- PROVIDED RECORDS:
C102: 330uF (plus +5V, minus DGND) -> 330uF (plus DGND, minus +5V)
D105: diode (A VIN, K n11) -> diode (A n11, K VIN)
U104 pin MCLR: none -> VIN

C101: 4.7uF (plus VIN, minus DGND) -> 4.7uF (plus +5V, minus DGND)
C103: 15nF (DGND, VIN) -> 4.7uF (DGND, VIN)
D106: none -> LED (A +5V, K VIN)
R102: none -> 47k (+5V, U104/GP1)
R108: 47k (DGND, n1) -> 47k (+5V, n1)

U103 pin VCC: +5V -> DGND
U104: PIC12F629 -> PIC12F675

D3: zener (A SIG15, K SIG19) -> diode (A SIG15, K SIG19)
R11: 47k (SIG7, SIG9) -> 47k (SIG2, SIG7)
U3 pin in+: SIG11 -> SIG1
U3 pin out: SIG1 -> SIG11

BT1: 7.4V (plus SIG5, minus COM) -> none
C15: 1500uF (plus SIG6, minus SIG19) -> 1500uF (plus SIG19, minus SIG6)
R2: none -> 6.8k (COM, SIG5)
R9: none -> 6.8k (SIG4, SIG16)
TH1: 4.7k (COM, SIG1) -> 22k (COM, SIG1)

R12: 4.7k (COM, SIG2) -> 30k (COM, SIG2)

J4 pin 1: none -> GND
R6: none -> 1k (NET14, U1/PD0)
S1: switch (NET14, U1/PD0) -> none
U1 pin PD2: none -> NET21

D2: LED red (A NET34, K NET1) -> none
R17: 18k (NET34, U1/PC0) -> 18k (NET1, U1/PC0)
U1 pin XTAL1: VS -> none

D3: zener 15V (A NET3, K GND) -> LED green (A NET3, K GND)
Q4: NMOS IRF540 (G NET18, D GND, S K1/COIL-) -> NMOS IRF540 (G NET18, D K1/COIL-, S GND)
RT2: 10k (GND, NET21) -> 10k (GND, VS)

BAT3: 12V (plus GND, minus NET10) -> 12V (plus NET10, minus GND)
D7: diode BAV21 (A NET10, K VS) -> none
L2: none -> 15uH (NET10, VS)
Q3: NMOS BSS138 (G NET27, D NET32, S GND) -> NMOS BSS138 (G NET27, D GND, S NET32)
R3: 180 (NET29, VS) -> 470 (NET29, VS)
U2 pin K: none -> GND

- EXERCISE:
Scan the lines above for "U103 pin VCC: +5V -> DGND" and for "BT1: 7.4V (plus SIG5, minus COM) -> none". Repeat exactly the line holding each of them and every line in between.

- SOLVED PROBLEM:
U103 pin VCC: +5V -> DGND
U104: PIC12F629 -> PIC12F675

D3: zener (A SIG15, K SIG19) -> diode (A SIG15, K SIG19)
R11: 47k (SIG7, SIG9) -> 47k (SIG2, SIG7)
U3 pin in+: SIG11 -> SIG1
U3 pin out: SIG1 -> SIG11

BT1: 7.4V (plus SIG5, minus COM) -> none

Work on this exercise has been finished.